EXERCISE AIM: Scan the records for the word "none". Copy each line that includes it.

Scene change data:

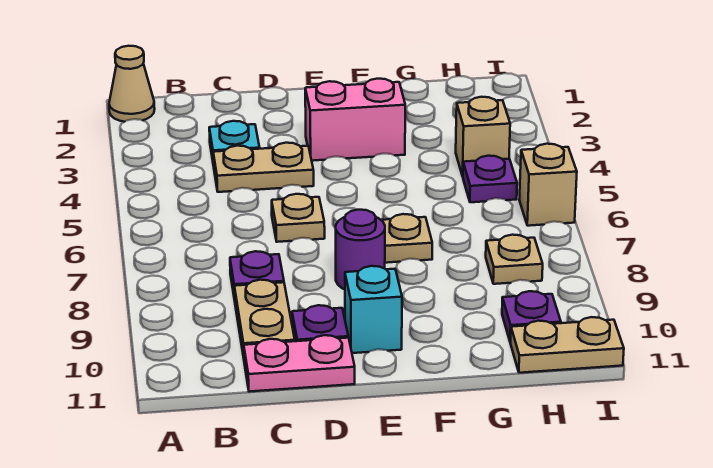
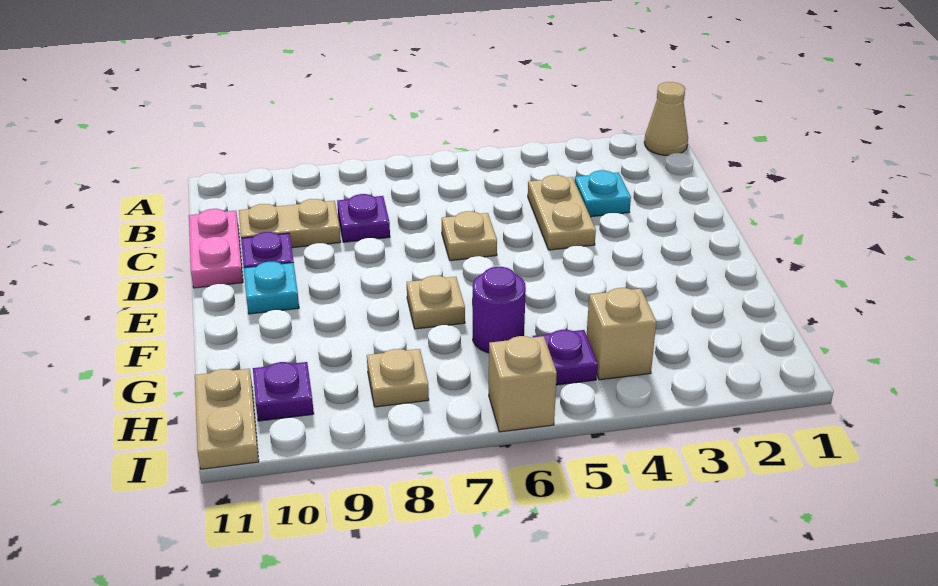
pink brick E3:F3 level 1 -> none
purple round brick E8 level 1 -> purple round brick G6 level 1
cyan brick E10 level 1 -> cyan plate E10 level 1

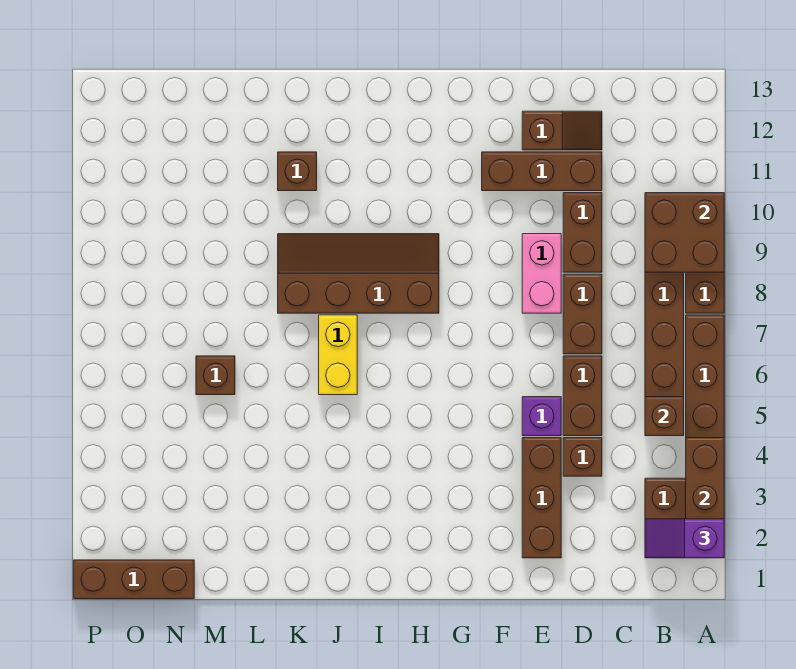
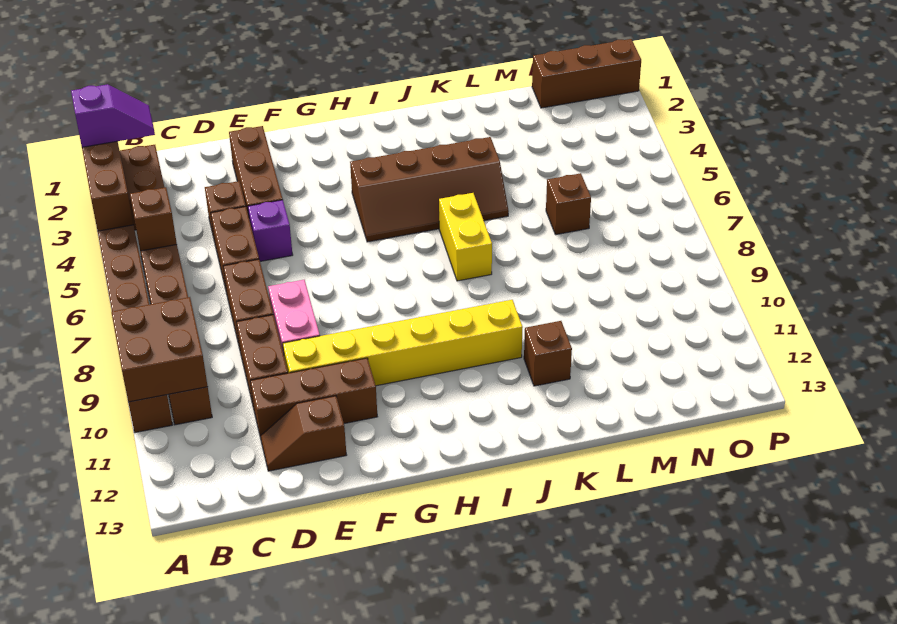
none -> yellow brick E10:J10 level 1
brown slope H8:K9 level 1 top 8 -> brown slope H4:K5 level 1 top 4

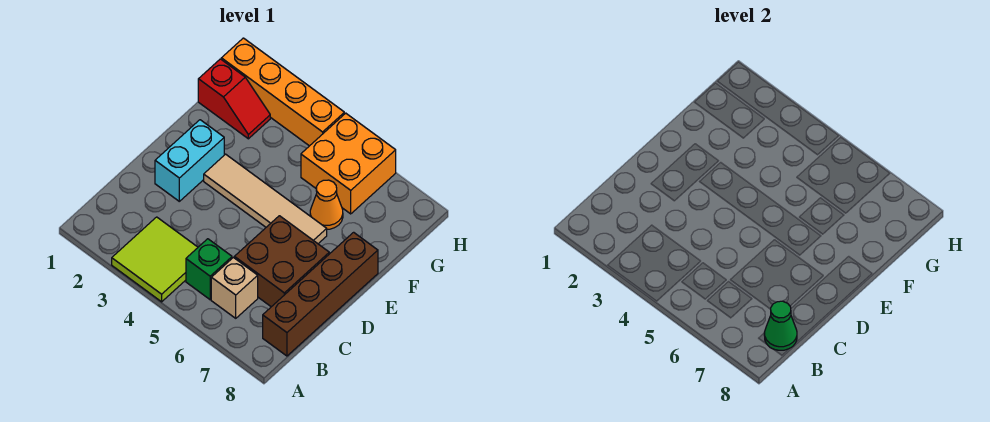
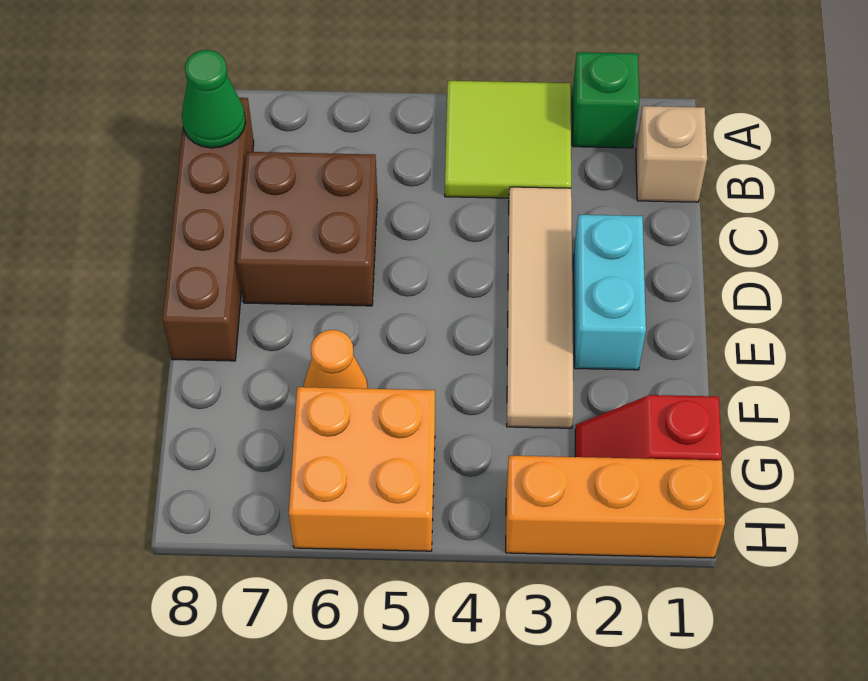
green brick B5 level 1 -> green brick A2 level 1
tan brick B6 level 1 -> tan brick B1 level 1
tan tile E3:E6 level 1 -> tan tile C3:F3 level 1
orange brick H1:H4 level 1 -> orange brick H1:H3 level 1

ANSWER:
pink brick E3:F3 level 1 -> none
none -> yellow brick E10:J10 level 1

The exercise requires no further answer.